▶ [YOUR TASK]:
Output all of the data below without changing a word, and exclude the pictures.

⟨

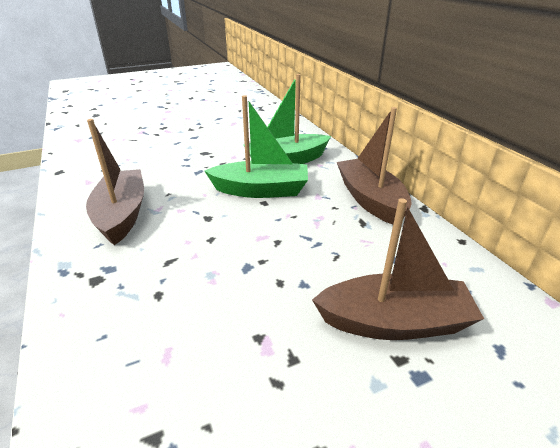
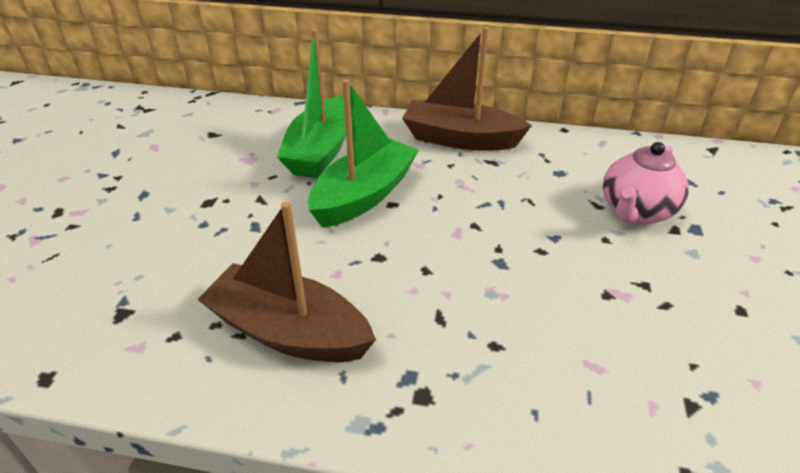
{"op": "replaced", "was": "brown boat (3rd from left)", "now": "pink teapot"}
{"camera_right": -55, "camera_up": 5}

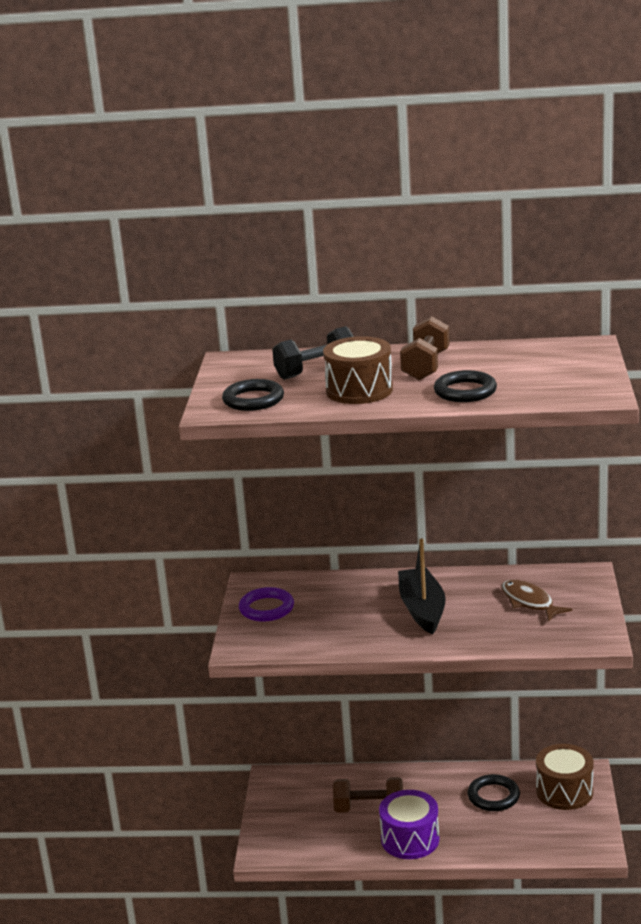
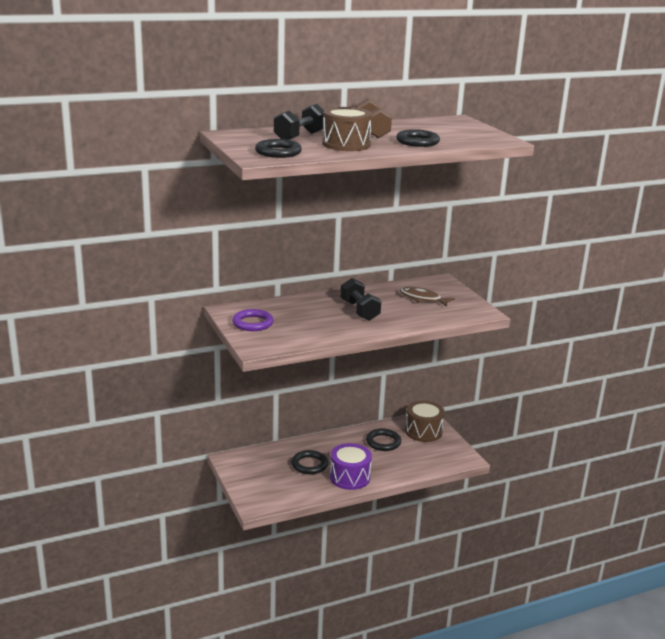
{"op": "replaced", "was": "black boat", "now": "black dumbbell (2nd from left)"}
{"op": "replaced", "was": "brown dumbbell (1st from left)", "now": "black ring (2nd from left)"}
{"camera_right": -30, "camera_up": 0}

⟩

▶ [RESPONSE TO THIS TASK]:
{"op": "replaced", "was": "brown boat (3rd from left)", "now": "pink teapot"}
{"camera_right": -55, "camera_up": 5}

{"op": "replaced", "was": "black boat", "now": "black dumbbell (2nd from left)"}
{"op": "replaced", "was": "brown dumbbell (1st from left)", "now": "black ring (2nd from left)"}
{"camera_right": -30, "camera_up": 0}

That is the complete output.